Exercise directions » The answer is all of the data repeated exactly, with each picture omitted.

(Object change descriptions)
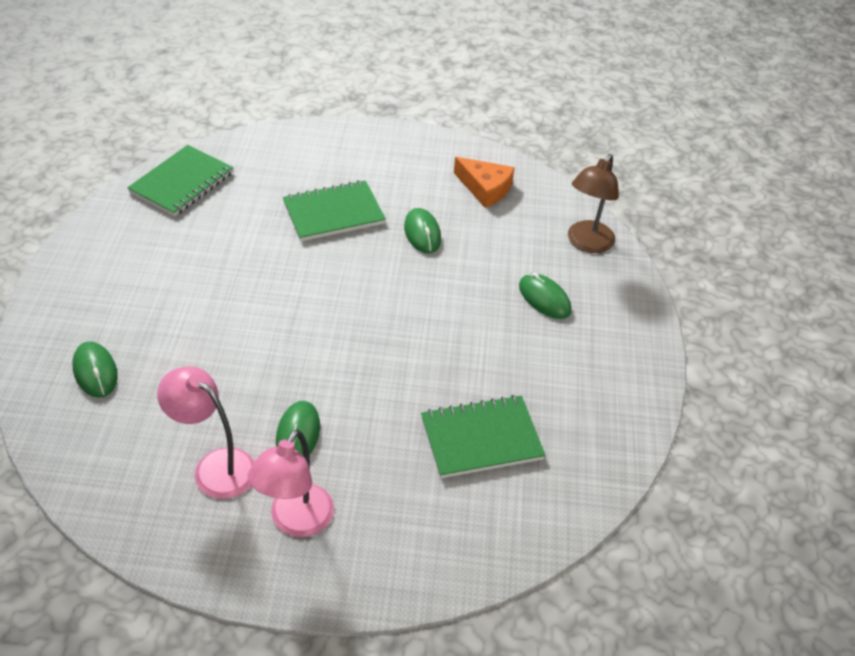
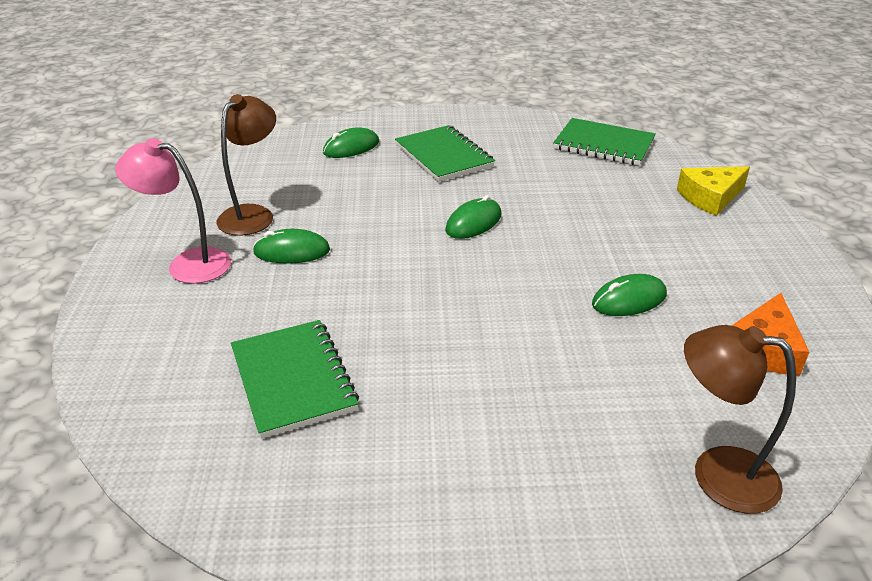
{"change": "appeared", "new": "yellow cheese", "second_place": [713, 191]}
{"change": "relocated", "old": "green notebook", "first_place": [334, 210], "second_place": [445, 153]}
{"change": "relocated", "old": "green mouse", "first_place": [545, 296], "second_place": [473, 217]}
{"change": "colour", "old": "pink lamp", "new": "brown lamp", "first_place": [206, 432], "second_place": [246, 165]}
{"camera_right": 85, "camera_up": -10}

Reply to the exercise »
{"change": "appeared", "new": "yellow cheese", "second_place": [713, 191]}
{"change": "relocated", "old": "green notebook", "first_place": [334, 210], "second_place": [445, 153]}
{"change": "relocated", "old": "green mouse", "first_place": [545, 296], "second_place": [473, 217]}
{"change": "colour", "old": "pink lamp", "new": "brown lamp", "first_place": [206, 432], "second_place": [246, 165]}
{"camera_right": 85, "camera_up": -10}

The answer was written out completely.